What you should do:
Reproduce all of the data exactly. Images are not to appear in the reply.

Entries provided:
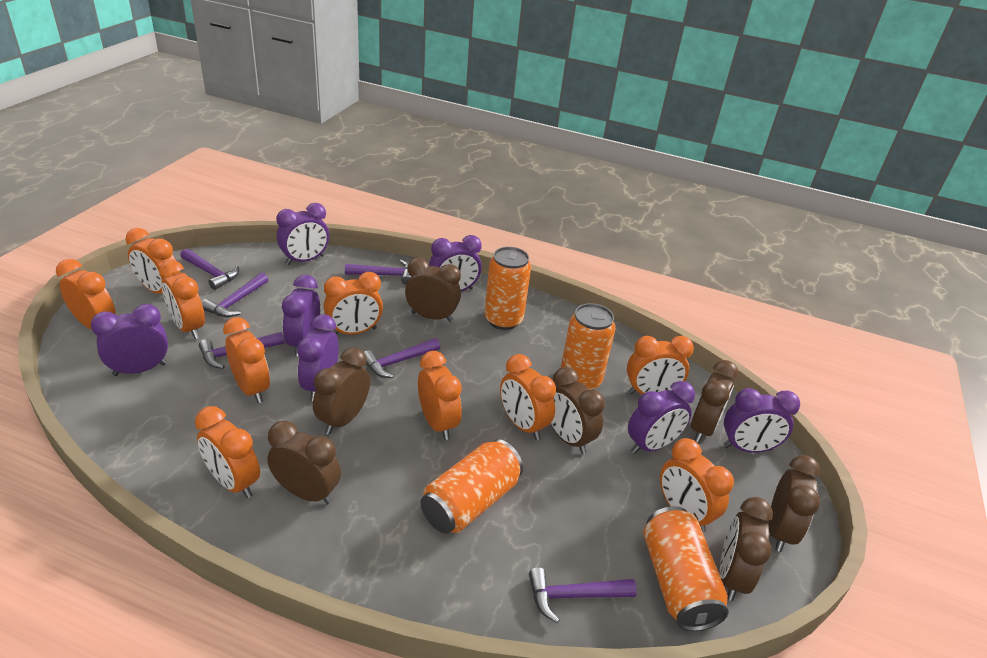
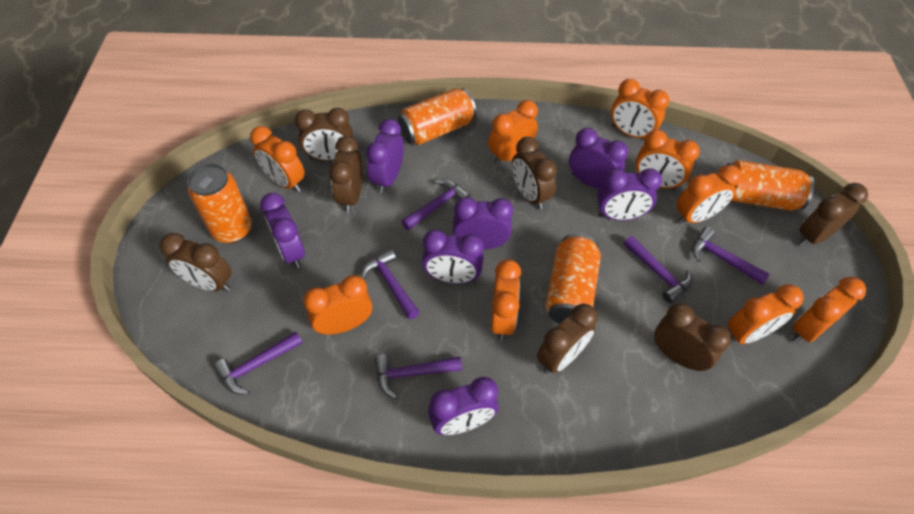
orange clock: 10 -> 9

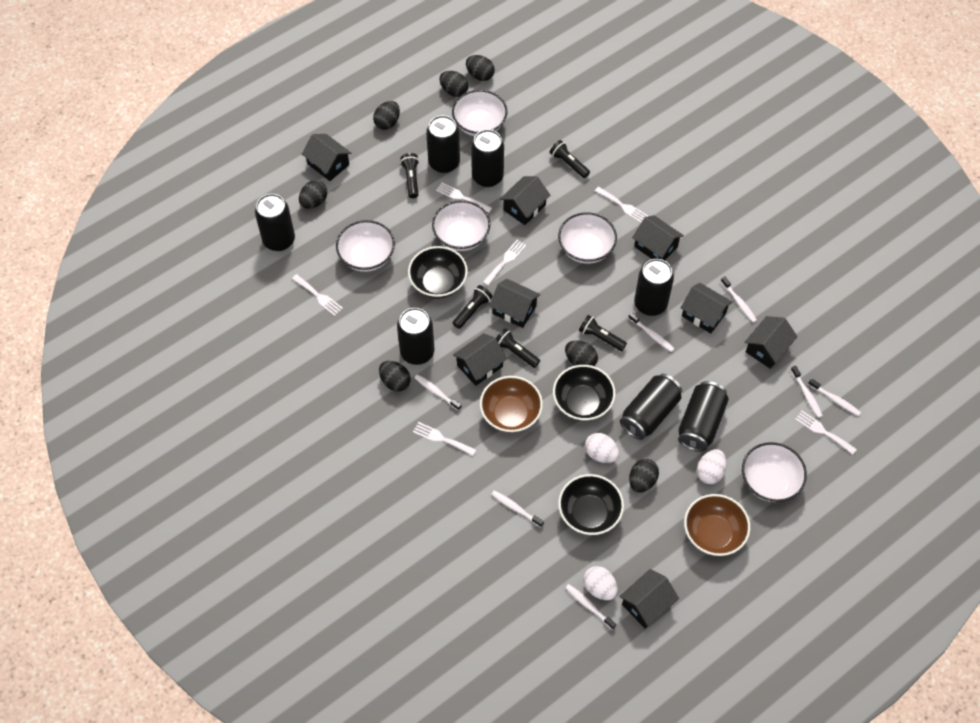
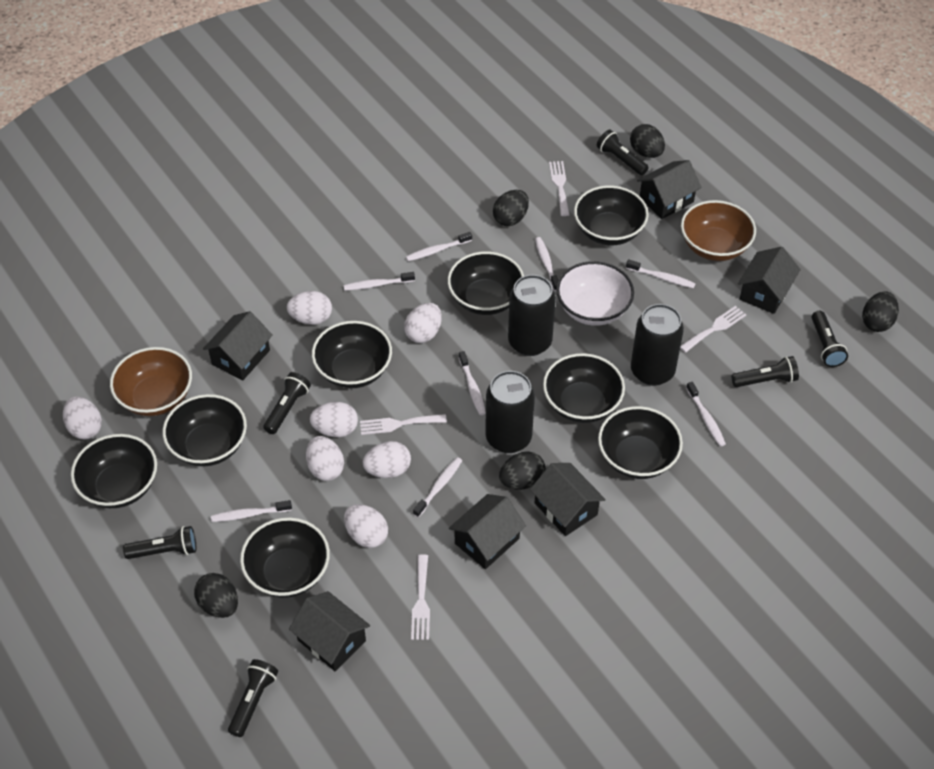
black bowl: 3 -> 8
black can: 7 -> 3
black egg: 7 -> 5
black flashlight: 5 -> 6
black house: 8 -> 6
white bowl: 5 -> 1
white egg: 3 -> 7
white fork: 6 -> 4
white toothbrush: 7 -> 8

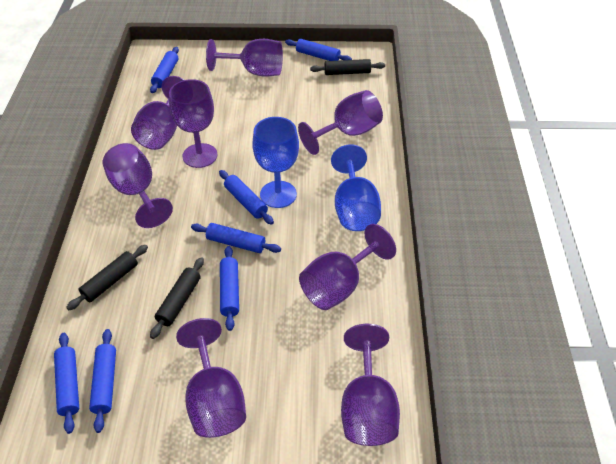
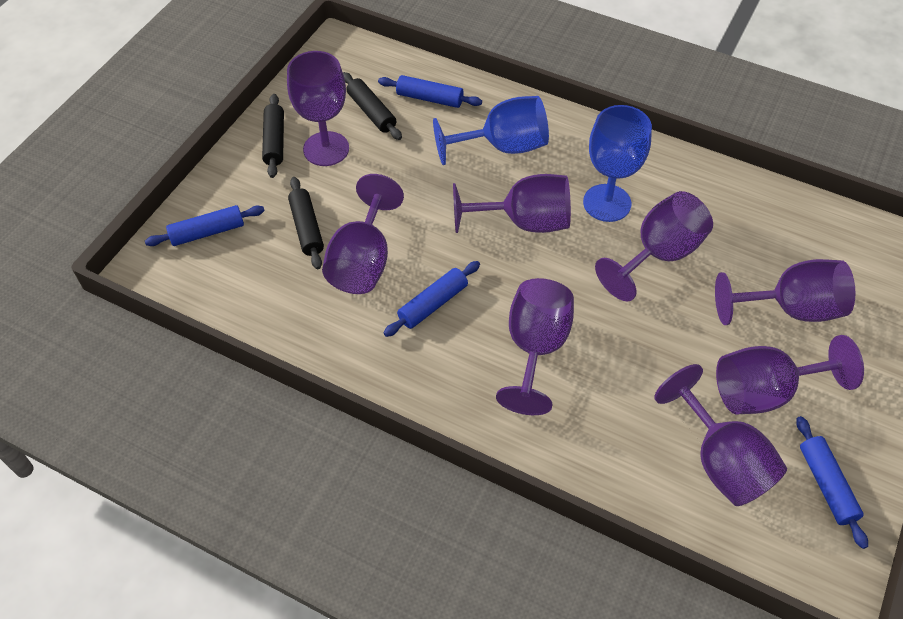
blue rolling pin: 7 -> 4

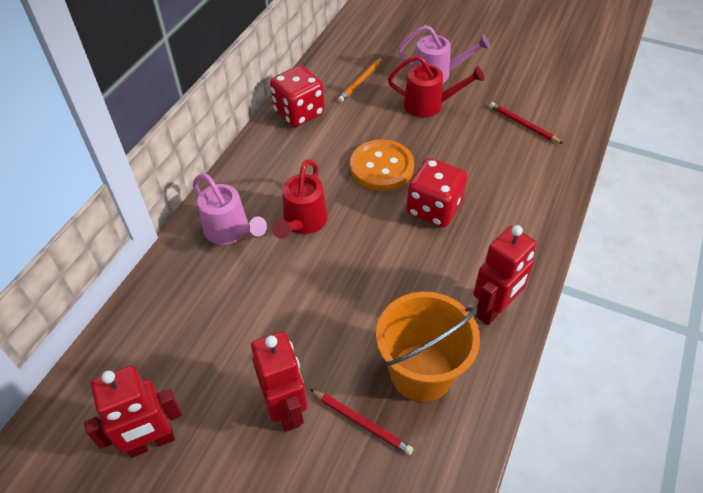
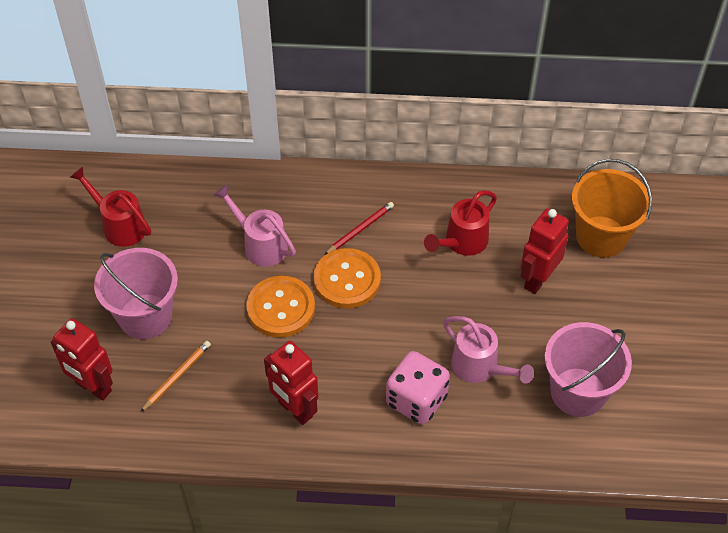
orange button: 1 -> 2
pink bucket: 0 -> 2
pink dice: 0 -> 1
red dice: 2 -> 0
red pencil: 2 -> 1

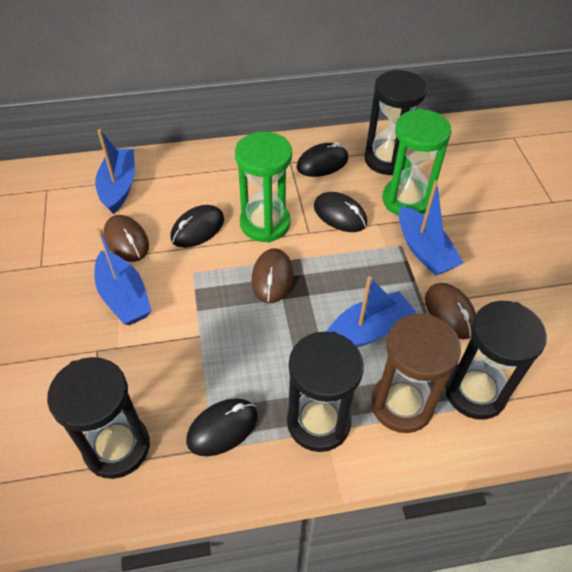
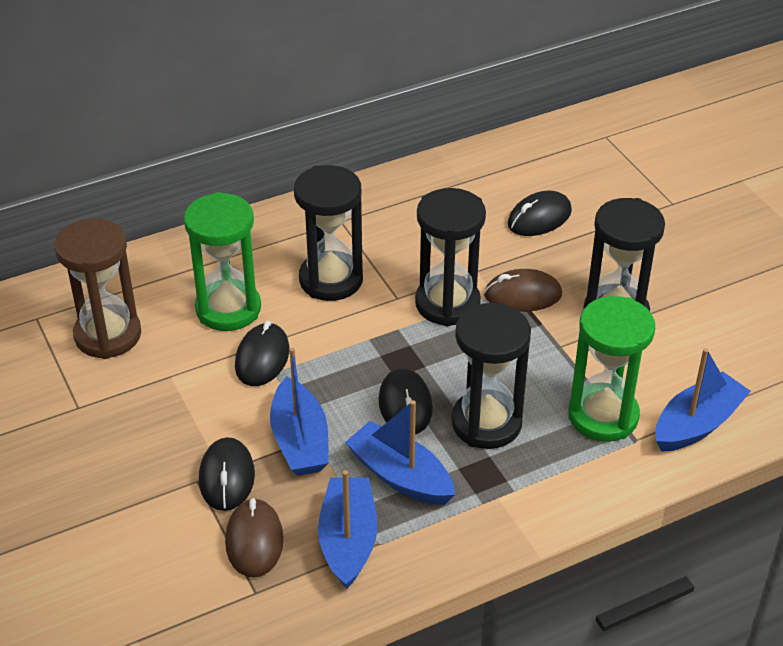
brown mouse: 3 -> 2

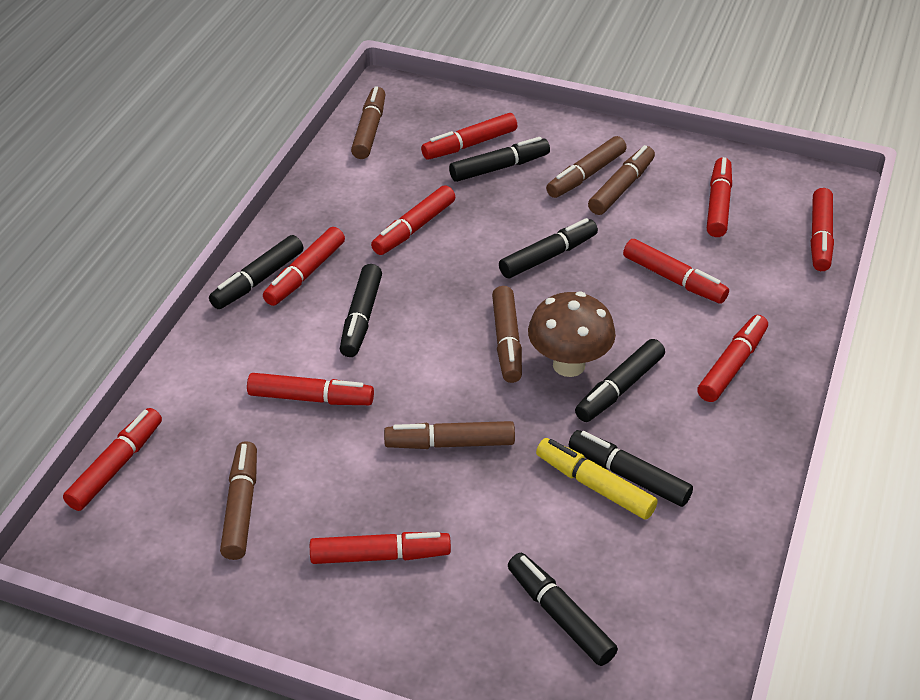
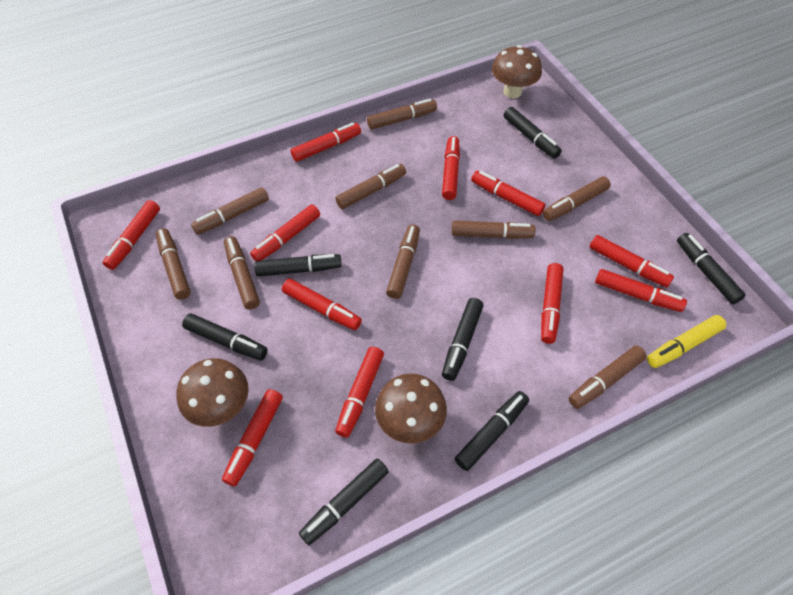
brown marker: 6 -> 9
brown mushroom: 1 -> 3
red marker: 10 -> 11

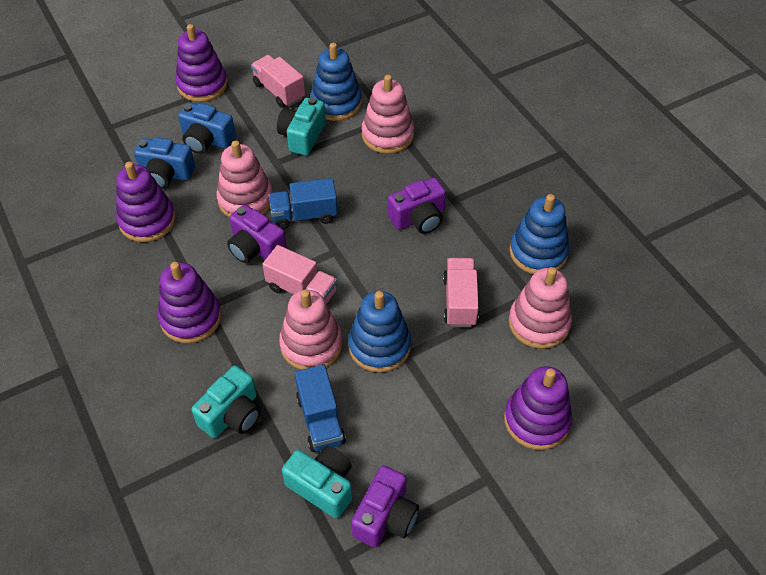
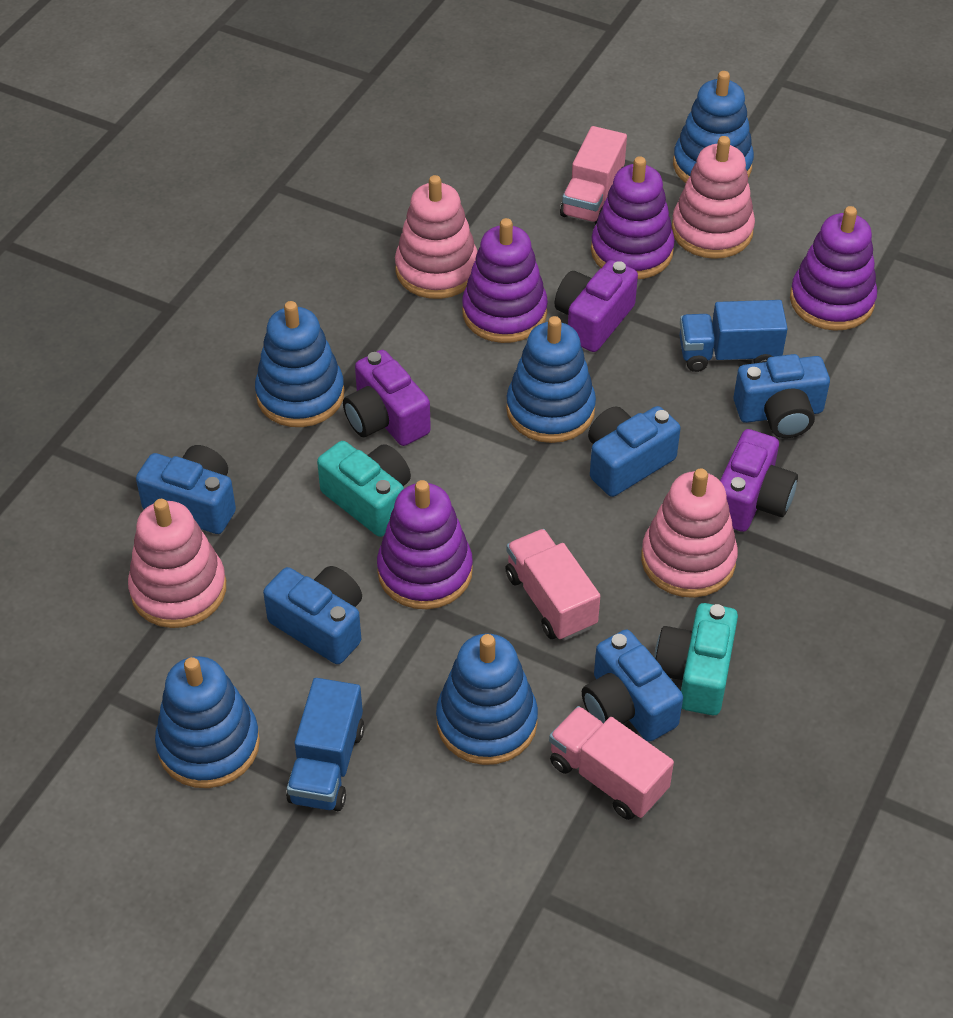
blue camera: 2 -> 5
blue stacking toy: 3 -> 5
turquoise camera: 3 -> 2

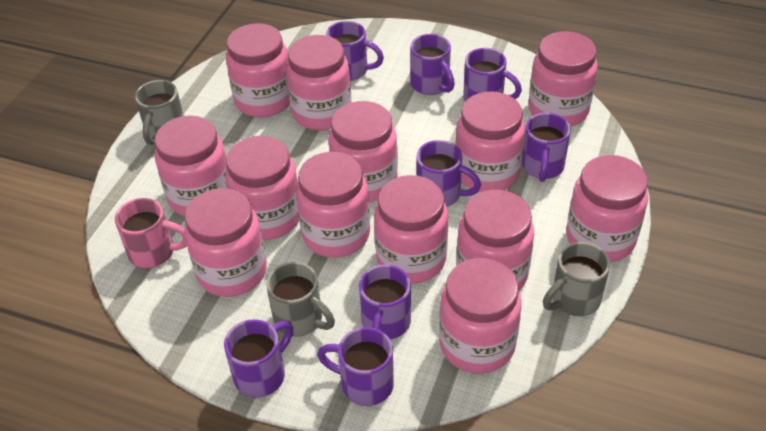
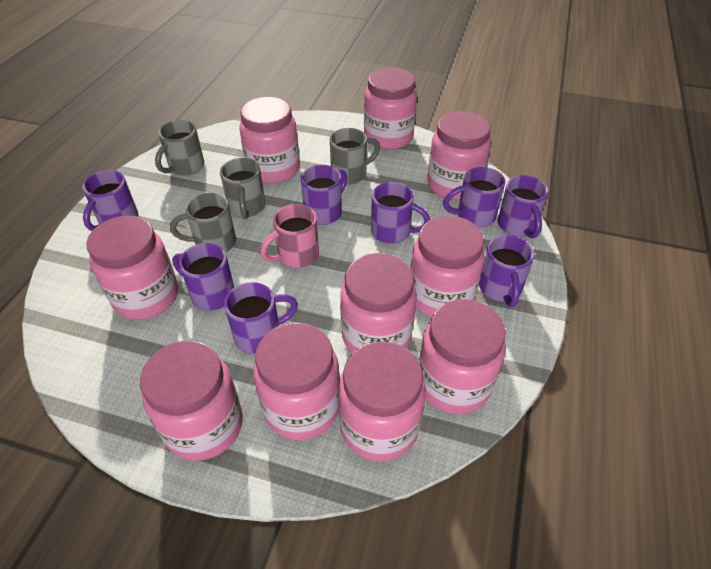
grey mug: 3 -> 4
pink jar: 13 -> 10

Exercise solution:
orange clock: 10 -> 9

black bowl: 3 -> 8
black can: 7 -> 3
black egg: 7 -> 5
black flashlight: 5 -> 6
black house: 8 -> 6
white bowl: 5 -> 1
white egg: 3 -> 7
white fork: 6 -> 4
white toothbrush: 7 -> 8

blue rolling pin: 7 -> 4

orange button: 1 -> 2
pink bucket: 0 -> 2
pink dice: 0 -> 1
red dice: 2 -> 0
red pencil: 2 -> 1

brown mouse: 3 -> 2

brown marker: 6 -> 9
brown mushroom: 1 -> 3
red marker: 10 -> 11

blue camera: 2 -> 5
blue stacking toy: 3 -> 5
turquoise camera: 3 -> 2

grey mug: 3 -> 4
pink jar: 13 -> 10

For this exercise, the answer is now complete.